___ Data supplied ___

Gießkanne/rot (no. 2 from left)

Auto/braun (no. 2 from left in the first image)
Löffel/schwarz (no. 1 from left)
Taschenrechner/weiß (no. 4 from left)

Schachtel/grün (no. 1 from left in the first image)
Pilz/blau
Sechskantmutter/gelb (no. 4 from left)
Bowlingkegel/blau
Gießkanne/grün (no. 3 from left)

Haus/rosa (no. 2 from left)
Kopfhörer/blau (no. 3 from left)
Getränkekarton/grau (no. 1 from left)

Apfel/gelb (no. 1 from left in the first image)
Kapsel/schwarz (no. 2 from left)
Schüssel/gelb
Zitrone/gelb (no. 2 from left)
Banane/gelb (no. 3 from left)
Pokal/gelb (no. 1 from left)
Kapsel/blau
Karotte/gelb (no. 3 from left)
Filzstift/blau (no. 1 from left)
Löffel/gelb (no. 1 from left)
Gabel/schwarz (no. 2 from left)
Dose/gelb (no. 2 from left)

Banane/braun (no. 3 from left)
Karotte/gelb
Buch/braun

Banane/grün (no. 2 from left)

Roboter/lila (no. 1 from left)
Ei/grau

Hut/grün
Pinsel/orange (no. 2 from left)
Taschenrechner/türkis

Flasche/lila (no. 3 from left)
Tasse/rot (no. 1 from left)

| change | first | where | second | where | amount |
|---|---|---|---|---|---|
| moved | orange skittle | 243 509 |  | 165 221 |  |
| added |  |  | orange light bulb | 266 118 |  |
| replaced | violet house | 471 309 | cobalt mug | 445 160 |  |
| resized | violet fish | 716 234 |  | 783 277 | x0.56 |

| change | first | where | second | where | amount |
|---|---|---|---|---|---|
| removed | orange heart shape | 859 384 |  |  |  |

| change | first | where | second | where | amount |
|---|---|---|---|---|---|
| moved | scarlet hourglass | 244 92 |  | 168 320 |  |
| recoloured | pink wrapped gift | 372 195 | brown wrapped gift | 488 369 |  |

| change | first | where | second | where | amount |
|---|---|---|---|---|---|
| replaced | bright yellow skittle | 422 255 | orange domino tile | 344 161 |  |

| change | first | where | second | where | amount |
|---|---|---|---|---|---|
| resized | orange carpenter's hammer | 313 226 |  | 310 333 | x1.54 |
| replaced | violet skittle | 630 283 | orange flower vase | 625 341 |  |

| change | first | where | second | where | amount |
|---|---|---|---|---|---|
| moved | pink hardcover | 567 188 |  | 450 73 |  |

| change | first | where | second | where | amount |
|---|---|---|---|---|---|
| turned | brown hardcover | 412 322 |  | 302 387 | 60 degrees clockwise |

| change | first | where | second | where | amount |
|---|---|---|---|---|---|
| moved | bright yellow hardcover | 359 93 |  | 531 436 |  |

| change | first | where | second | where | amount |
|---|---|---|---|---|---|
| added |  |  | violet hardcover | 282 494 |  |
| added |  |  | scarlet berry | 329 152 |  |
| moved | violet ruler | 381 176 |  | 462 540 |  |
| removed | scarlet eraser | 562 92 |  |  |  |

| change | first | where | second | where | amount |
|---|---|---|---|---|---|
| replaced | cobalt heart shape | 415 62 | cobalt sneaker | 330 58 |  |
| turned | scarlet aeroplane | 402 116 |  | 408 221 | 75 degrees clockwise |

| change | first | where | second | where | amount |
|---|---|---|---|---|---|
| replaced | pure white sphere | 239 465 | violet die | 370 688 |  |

___

Work to be completed ▸ Write the lines again exactly, from the first line of the material above to the line that includes "violet house |", both included. Leave out all the rest.

Final answer ▸
Gießkanne/rot (no. 2 from left)

Auto/braun (no. 2 from left in the first image)
Löffel/schwarz (no. 1 from left)
Taschenrechner/weiß (no. 4 from left)

Schachtel/grün (no. 1 from left in the first image)
Pilz/blau
Sechskantmutter/gelb (no. 4 from left)
Bowlingkegel/blau
Gießkanne/grün (no. 3 from left)

Haus/rosa (no. 2 from left)
Kopfhörer/blau (no. 3 from left)
Getränkekarton/grau (no. 1 from left)

Apfel/gelb (no. 1 from left in the first image)
Kapsel/schwarz (no. 2 from left)
Schüssel/gelb
Zitrone/gelb (no. 2 from left)
Banane/gelb (no. 3 from left)
Pokal/gelb (no. 1 from left)
Kapsel/blau
Karotte/gelb (no. 3 from left)
Filzstift/blau (no. 1 from left)
Löffel/gelb (no. 1 from left)
Gabel/schwarz (no. 2 from left)
Dose/gelb (no. 2 from left)

Banane/braun (no. 3 from left)
Karotte/gelb
Buch/braun

Banane/grün (no. 2 from left)

Roboter/lila (no. 1 from left)
Ei/grau

Hut/grün
Pinsel/orange (no. 2 from left)
Taschenrechner/türkis

Flasche/lila (no. 3 from left)
Tasse/rot (no. 1 from left)

| change | first | where | second | where | amount |
|---|---|---|---|---|---|
| moved | orange skittle | 243 509 |  | 165 221 |  |
| added |  |  | orange light bulb | 266 118 |  |
| replaced | violet house | 471 309 | cobalt mug | 445 160 |  |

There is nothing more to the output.